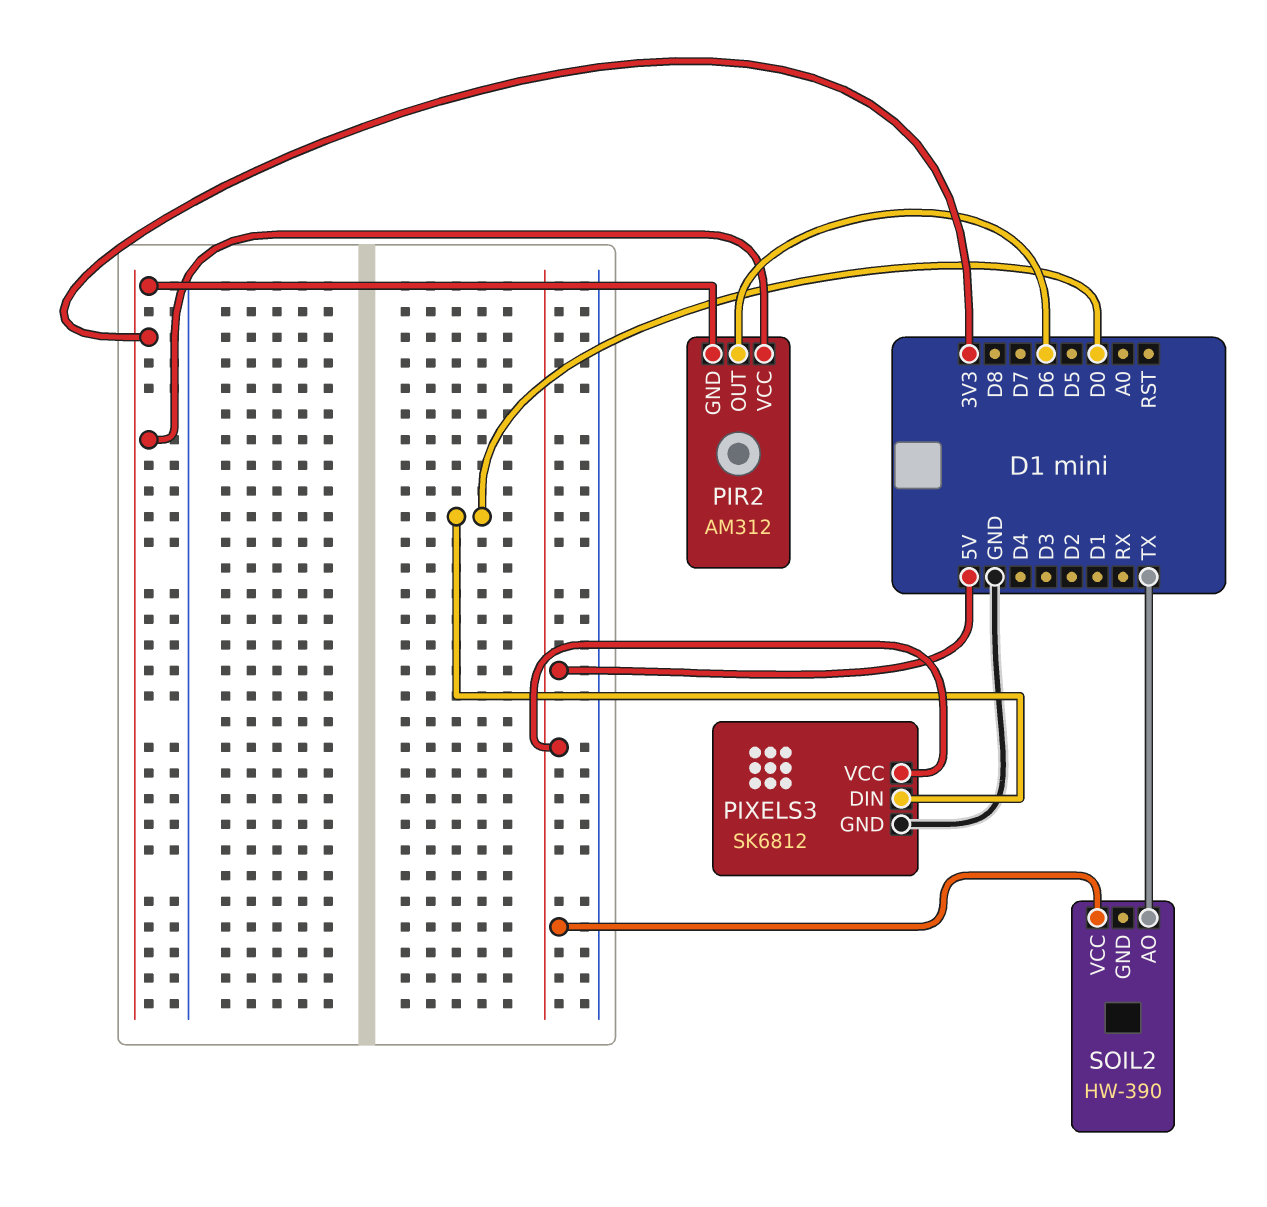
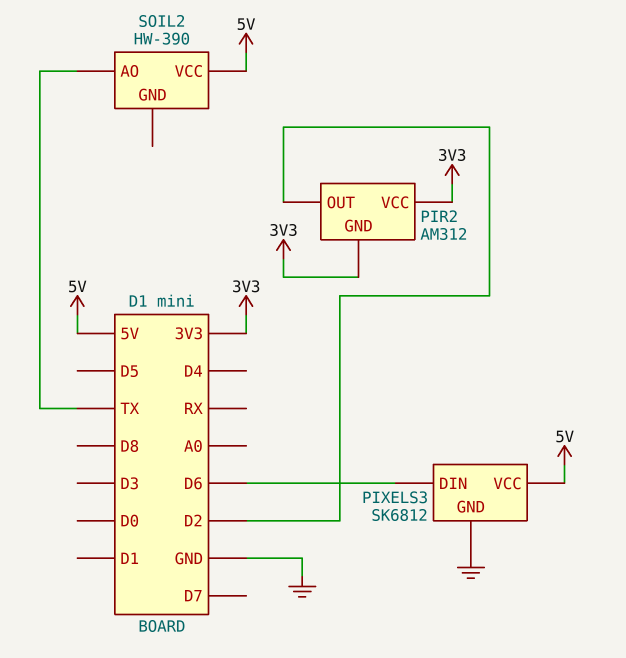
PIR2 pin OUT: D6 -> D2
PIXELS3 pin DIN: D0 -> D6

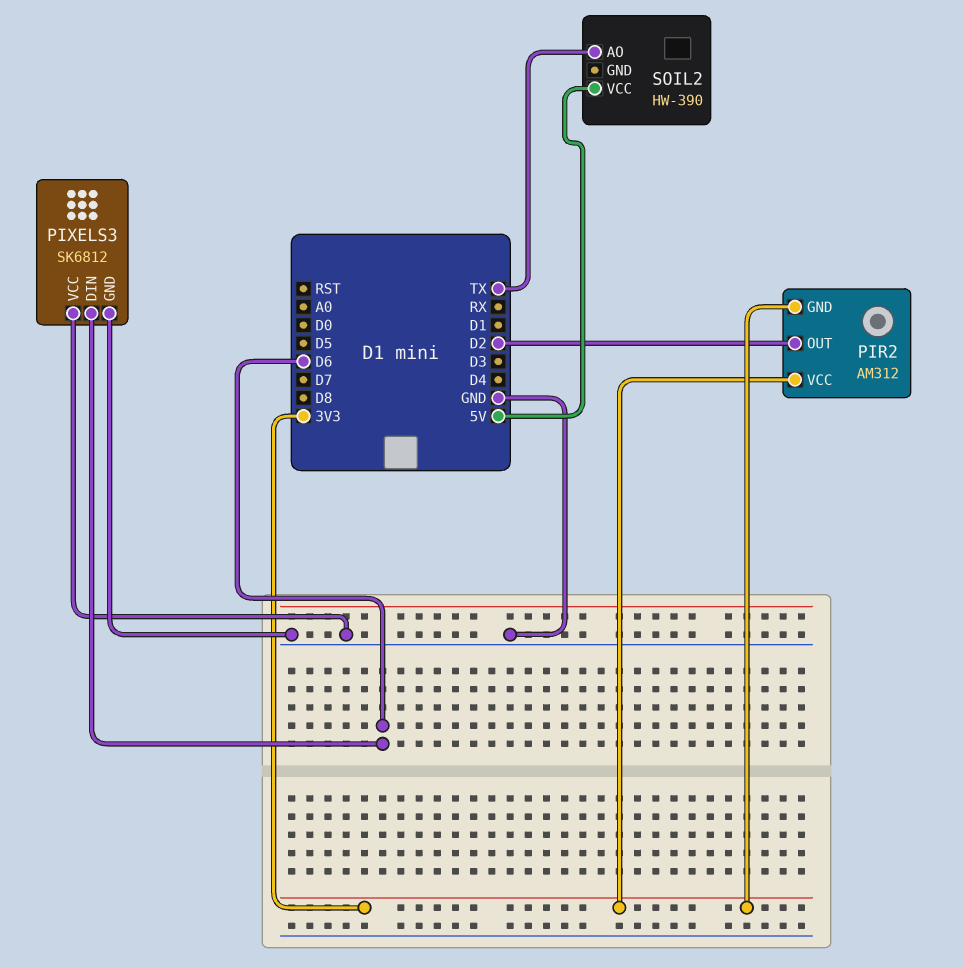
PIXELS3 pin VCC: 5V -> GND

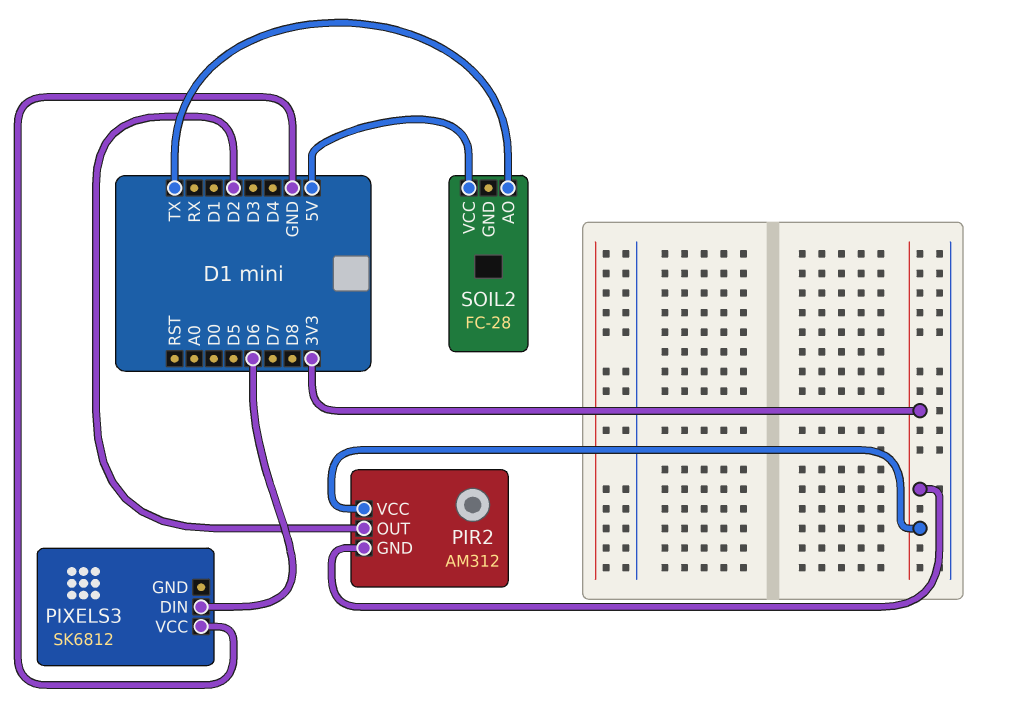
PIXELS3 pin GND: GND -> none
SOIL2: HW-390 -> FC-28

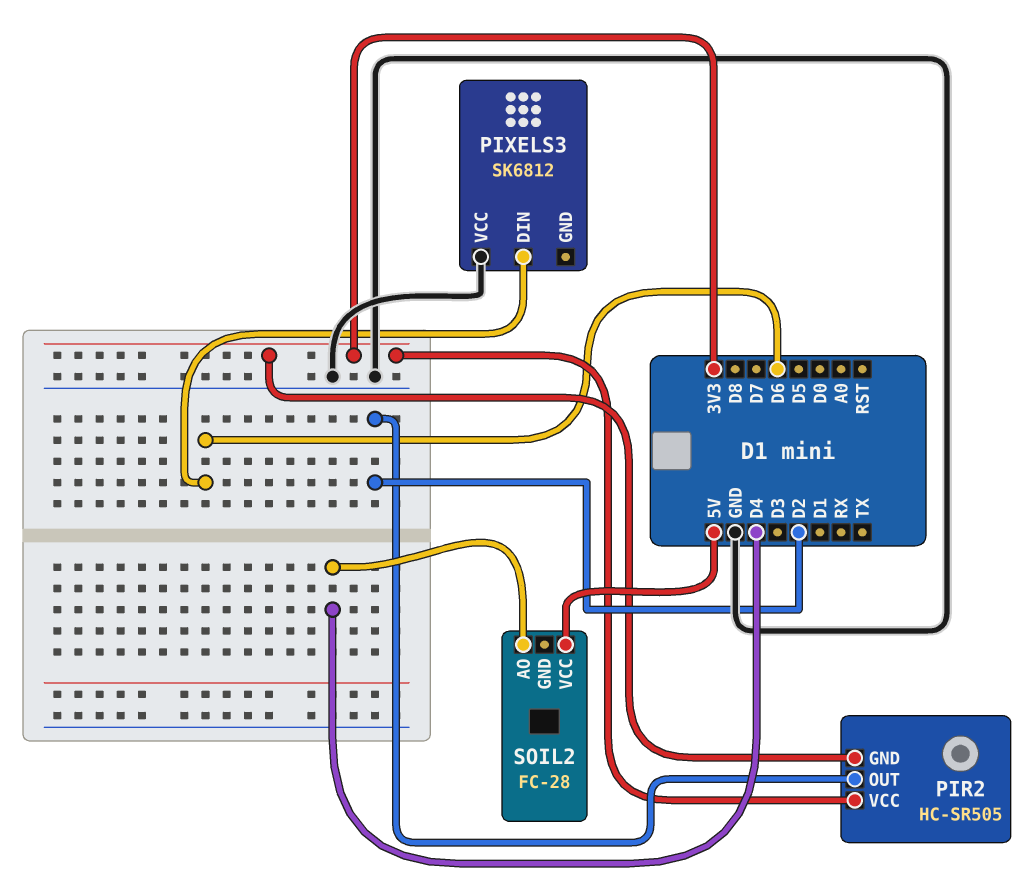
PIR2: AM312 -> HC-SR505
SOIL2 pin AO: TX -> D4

━━━━

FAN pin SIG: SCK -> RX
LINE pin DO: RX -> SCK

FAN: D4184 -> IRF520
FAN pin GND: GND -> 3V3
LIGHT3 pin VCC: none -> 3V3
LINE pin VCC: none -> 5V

━━━━

> [ACTION ITEM] Copy word for word the stretch of entries above from the line that has "FAN pin GND: GND -> 3V3" through the line that has "LINE pin VCC: none -> 5V", both ends included, and nothing outside it.

> [OUTPUT OF THE TASK]
FAN pin GND: GND -> 3V3
LIGHT3 pin VCC: none -> 3V3
LINE pin VCC: none -> 5V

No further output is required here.